*** DATA EXTRACT Section Begins ***

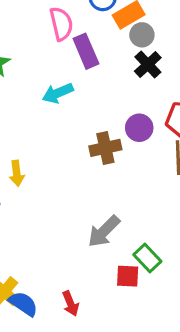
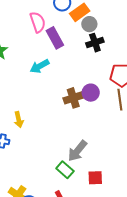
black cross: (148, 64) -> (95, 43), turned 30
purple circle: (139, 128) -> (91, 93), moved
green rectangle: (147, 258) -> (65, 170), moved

*** DATA EXTRACT Section Ends ***
*** DATA EXTRACT Section Begins ***

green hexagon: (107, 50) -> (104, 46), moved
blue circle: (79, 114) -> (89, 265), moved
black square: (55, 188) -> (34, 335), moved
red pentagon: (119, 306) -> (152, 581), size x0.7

*** DATA EXTRACT Section Ends ***
*** DATA EXTRACT Section Begins ***

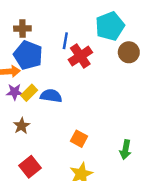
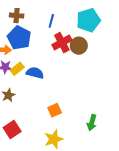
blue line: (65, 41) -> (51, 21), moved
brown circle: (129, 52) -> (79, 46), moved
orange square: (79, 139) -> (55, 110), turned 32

*** DATA EXTRACT Section Ends ***

* WHAT THE EXERCISE ASKS
Print again the lines of the entries above that fall between the line holding "purple circle: (139, 128) -> (91, 93), moved" and the line holding "green rectangle: (147, 258)", inclusive, exactly as they stand.

* TASK SOLUTION
purple circle: (139, 128) -> (91, 93), moved
green rectangle: (147, 258) -> (65, 170), moved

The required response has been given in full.